**PROBLEM TO SOLVE**
Below are some records. Return exactly the lines from the one containing "U3 pin RST: VDD -> GND" through the one containing "C3: 10nF (COM, VA) -> 1.5uF (COM, VA)", both included, and only those.

**Stored data entries**
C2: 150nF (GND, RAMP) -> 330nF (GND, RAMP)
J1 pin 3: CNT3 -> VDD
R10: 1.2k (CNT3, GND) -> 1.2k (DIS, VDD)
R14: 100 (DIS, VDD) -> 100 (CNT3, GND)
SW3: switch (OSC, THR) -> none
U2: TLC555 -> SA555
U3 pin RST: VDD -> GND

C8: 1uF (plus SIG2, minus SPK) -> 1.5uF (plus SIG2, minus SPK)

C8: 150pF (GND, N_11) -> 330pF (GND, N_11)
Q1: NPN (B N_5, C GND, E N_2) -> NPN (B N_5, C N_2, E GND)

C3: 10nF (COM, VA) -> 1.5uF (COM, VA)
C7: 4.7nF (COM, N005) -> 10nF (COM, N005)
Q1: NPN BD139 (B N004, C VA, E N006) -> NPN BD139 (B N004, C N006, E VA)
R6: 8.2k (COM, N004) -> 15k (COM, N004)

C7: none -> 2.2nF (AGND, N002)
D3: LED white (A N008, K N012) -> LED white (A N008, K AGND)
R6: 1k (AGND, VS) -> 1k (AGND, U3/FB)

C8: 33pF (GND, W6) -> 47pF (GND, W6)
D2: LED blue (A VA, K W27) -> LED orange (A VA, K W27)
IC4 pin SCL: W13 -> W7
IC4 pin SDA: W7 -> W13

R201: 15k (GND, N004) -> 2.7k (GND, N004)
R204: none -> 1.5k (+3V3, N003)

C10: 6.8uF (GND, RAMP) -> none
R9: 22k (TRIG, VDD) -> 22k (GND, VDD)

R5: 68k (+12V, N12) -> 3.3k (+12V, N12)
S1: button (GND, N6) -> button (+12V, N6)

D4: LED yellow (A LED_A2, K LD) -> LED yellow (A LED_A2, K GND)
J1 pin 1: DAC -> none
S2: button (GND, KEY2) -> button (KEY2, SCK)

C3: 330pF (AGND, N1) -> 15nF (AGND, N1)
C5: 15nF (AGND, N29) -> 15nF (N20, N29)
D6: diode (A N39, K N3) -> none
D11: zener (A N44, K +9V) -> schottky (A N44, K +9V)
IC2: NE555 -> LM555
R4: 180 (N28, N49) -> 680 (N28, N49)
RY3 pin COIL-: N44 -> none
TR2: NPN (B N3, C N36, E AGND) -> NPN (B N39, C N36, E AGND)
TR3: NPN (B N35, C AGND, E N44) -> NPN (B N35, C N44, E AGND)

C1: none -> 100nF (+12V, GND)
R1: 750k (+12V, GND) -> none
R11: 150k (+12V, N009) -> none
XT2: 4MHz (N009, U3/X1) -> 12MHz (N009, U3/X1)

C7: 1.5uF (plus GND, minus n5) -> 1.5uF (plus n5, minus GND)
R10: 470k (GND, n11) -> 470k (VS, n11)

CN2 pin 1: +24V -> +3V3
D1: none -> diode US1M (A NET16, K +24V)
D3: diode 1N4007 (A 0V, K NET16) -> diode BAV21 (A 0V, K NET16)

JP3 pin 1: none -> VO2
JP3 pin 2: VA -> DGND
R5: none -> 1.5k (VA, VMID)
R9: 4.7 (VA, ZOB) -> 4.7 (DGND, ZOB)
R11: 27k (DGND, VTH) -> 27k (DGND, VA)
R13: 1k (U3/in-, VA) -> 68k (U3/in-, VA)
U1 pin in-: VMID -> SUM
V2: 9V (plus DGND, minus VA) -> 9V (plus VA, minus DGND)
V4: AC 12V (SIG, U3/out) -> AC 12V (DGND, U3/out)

**YOUR SOLUTION**
U3 pin RST: VDD -> GND

C8: 1uF (plus SIG2, minus SPK) -> 1.5uF (plus SIG2, minus SPK)

C8: 150pF (GND, N_11) -> 330pF (GND, N_11)
Q1: NPN (B N_5, C GND, E N_2) -> NPN (B N_5, C N_2, E GND)

C3: 10nF (COM, VA) -> 1.5uF (COM, VA)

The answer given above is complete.